_What the exercise asks_.
Repeat precisely the line in which "yellow plate: 4 -> 3" occurs and all lines that follow it in the entries below. Pictures must be omitted.

#####

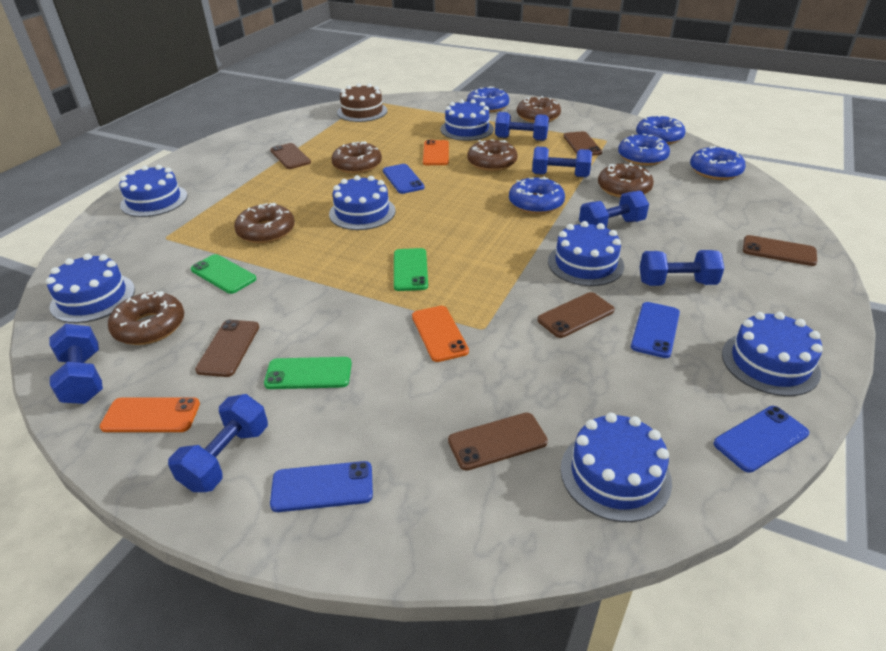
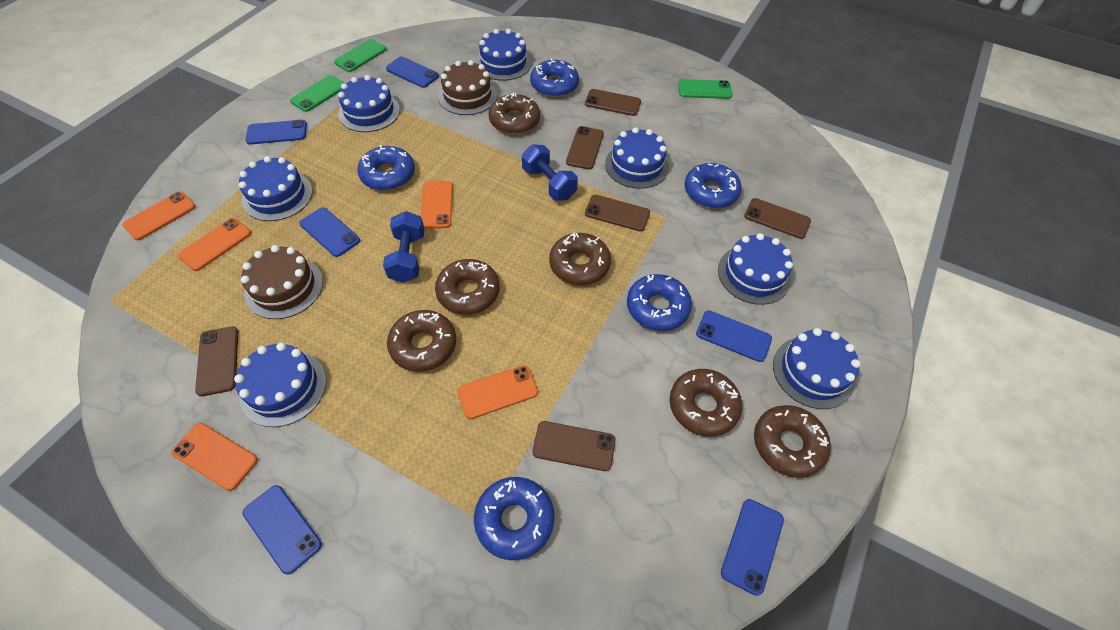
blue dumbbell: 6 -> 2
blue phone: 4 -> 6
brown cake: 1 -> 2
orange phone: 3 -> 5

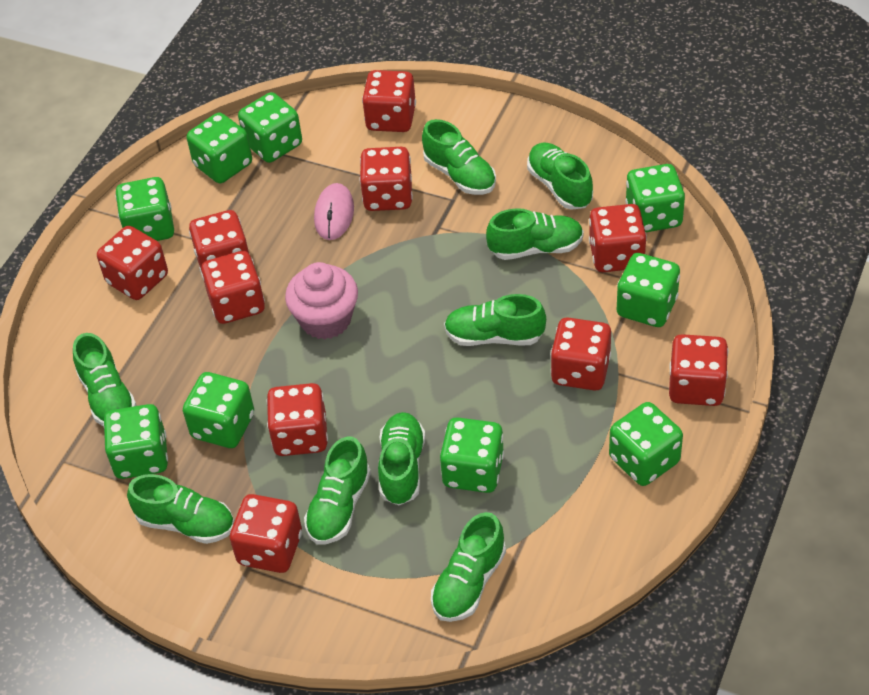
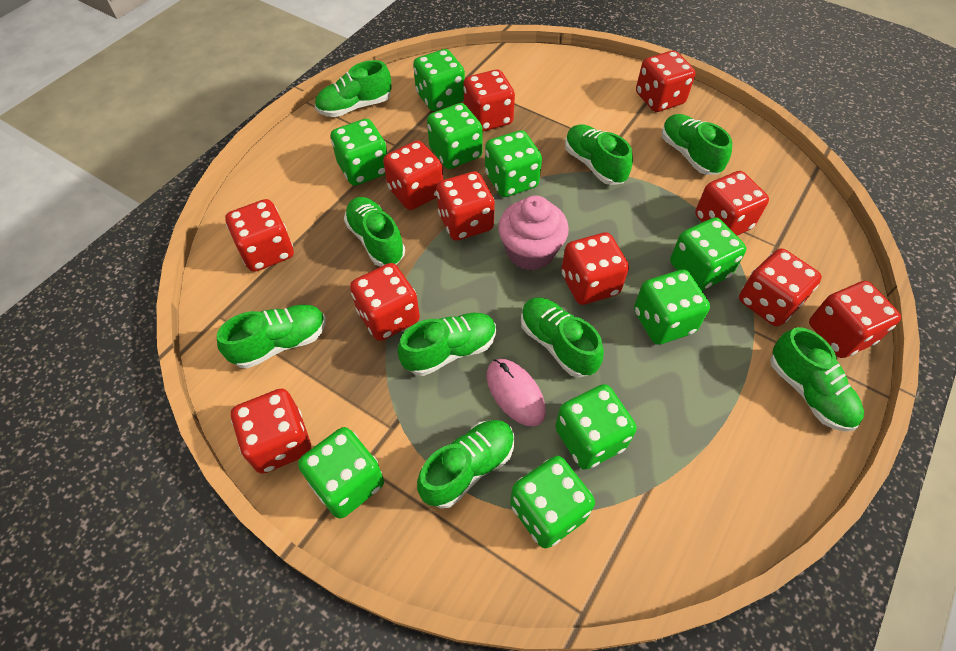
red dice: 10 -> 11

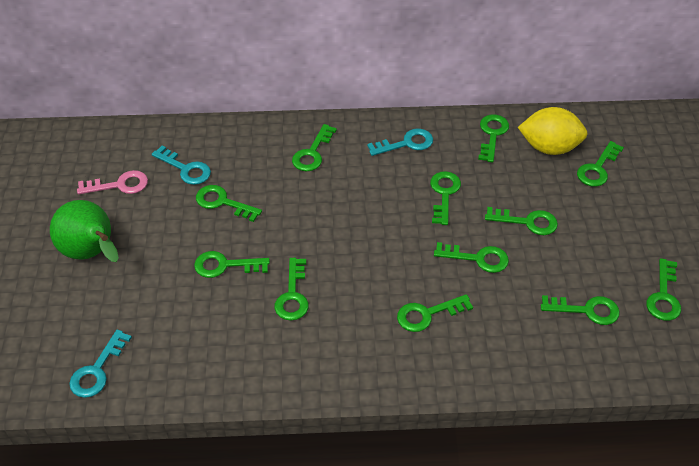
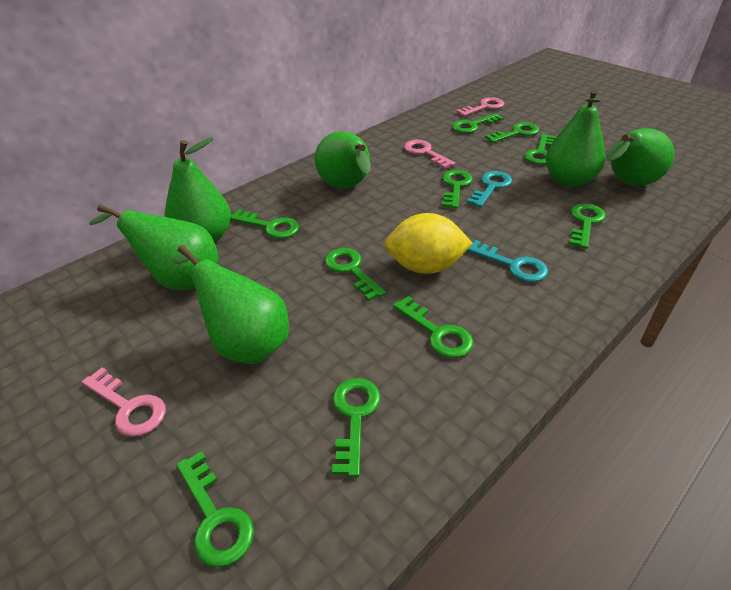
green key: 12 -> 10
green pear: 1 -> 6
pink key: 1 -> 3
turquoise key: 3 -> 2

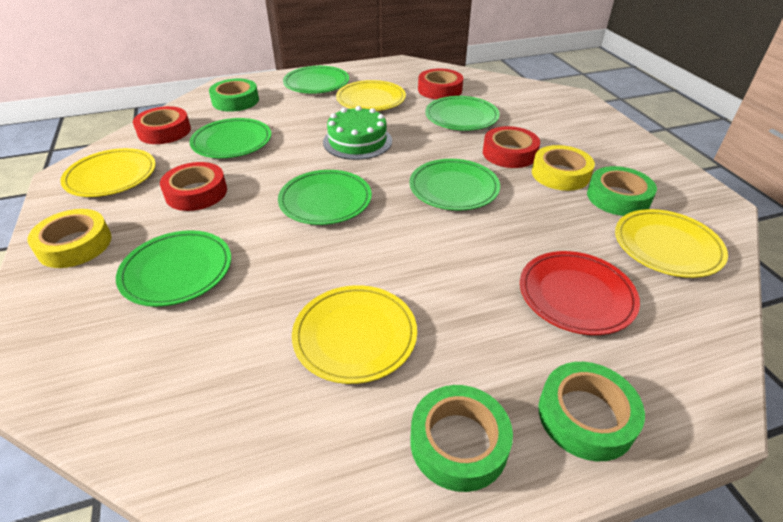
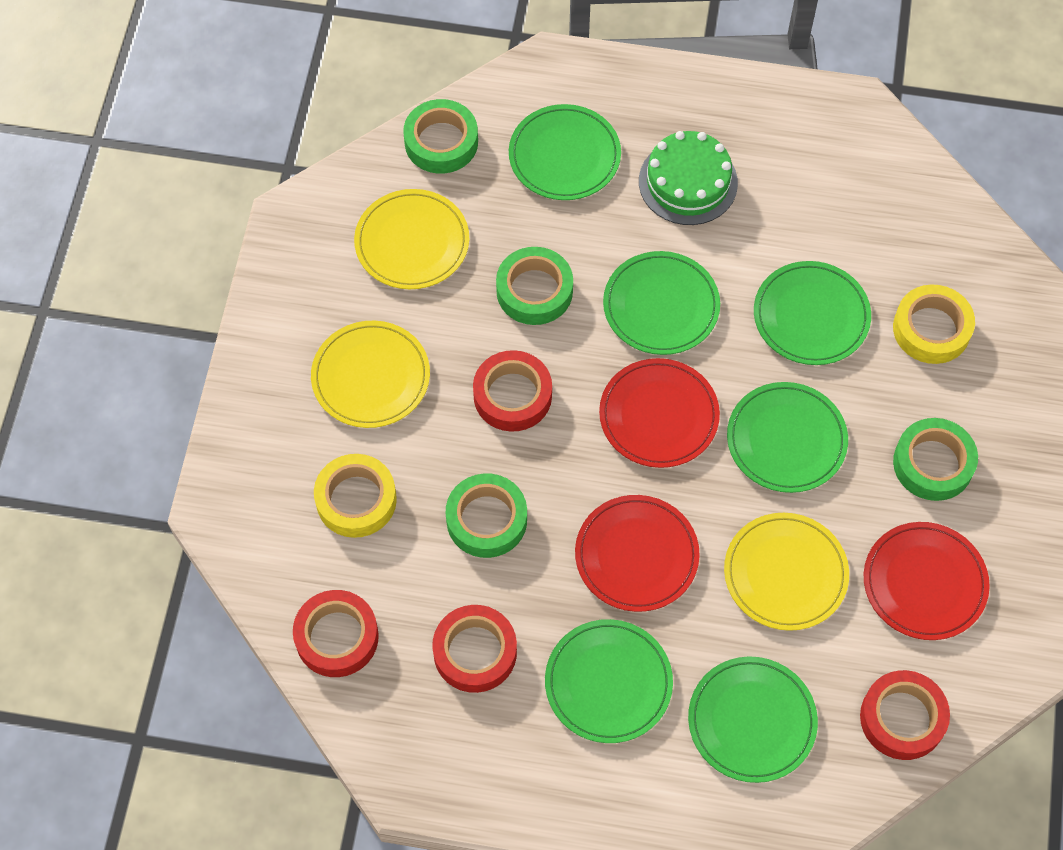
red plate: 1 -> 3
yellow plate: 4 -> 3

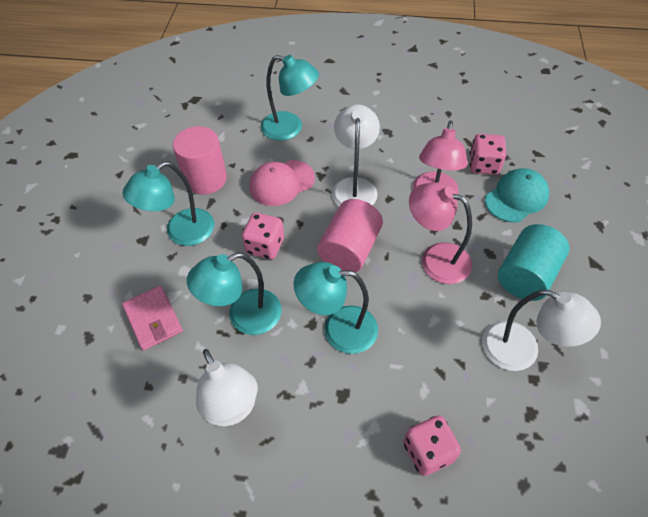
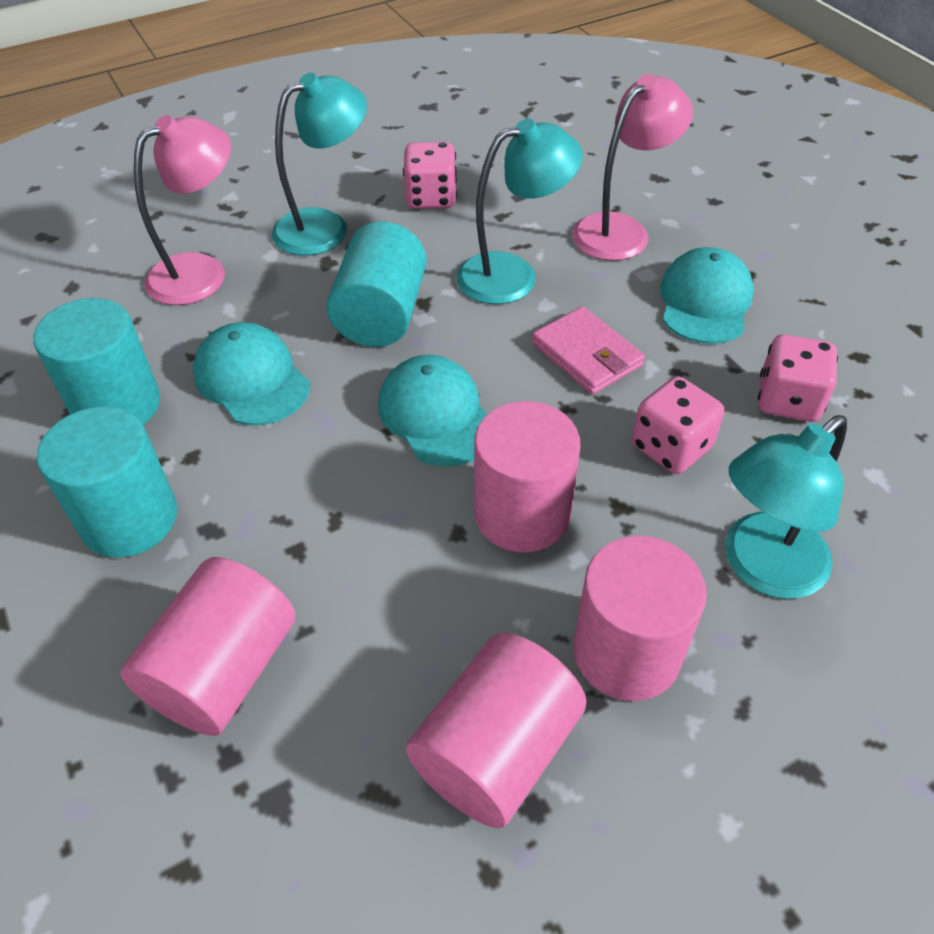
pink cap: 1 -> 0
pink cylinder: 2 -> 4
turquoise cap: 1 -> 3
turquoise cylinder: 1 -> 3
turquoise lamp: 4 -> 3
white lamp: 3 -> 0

#####

_Result for this task_.
yellow plate: 4 -> 3

pink cap: 1 -> 0
pink cylinder: 2 -> 4
turquoise cap: 1 -> 3
turquoise cylinder: 1 -> 3
turquoise lamp: 4 -> 3
white lamp: 3 -> 0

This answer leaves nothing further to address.